Among the entries below, extract exactly the lines that run from the one with "(549, 308) = (509, 264): turquoise" through the one with "(226, 297) = (355, 405): none", both ends included.

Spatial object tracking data
= Beginning of Section =

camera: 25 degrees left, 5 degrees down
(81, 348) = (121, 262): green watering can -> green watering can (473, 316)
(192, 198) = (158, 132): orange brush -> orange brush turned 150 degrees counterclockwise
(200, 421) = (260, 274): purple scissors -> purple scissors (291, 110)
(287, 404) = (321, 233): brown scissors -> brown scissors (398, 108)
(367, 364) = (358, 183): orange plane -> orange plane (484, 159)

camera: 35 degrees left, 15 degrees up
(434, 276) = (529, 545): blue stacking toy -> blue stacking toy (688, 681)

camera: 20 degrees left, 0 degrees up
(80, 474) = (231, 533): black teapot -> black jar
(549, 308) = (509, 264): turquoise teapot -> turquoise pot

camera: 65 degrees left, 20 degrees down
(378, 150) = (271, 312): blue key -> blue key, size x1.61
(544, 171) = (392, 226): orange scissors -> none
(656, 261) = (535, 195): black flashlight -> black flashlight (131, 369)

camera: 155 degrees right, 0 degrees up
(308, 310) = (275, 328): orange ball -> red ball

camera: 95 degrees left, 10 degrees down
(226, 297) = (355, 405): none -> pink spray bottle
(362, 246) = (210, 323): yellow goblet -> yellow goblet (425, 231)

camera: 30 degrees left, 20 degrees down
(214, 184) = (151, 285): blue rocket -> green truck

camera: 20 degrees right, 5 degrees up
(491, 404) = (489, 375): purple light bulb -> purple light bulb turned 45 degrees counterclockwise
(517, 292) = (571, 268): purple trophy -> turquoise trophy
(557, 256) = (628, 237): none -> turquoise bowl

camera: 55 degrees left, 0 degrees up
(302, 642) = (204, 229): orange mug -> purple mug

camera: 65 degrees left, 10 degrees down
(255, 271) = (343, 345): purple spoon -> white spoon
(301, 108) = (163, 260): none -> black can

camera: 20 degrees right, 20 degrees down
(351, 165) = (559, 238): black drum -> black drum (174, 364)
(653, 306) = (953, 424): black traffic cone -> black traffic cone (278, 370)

= End of Section =

**SOLUTION TO THE EXERCISE:**
(549, 308) = (509, 264): turquoise teapot -> turquoise pot

camera: 65 degrees left, 20 degrees down
(378, 150) = (271, 312): blue key -> blue key, size x1.61
(544, 171) = (392, 226): orange scissors -> none
(656, 261) = (535, 195): black flashlight -> black flashlight (131, 369)

camera: 155 degrees right, 0 degrees up
(308, 310) = (275, 328): orange ball -> red ball

camera: 95 degrees left, 10 degrees down
(226, 297) = (355, 405): none -> pink spray bottle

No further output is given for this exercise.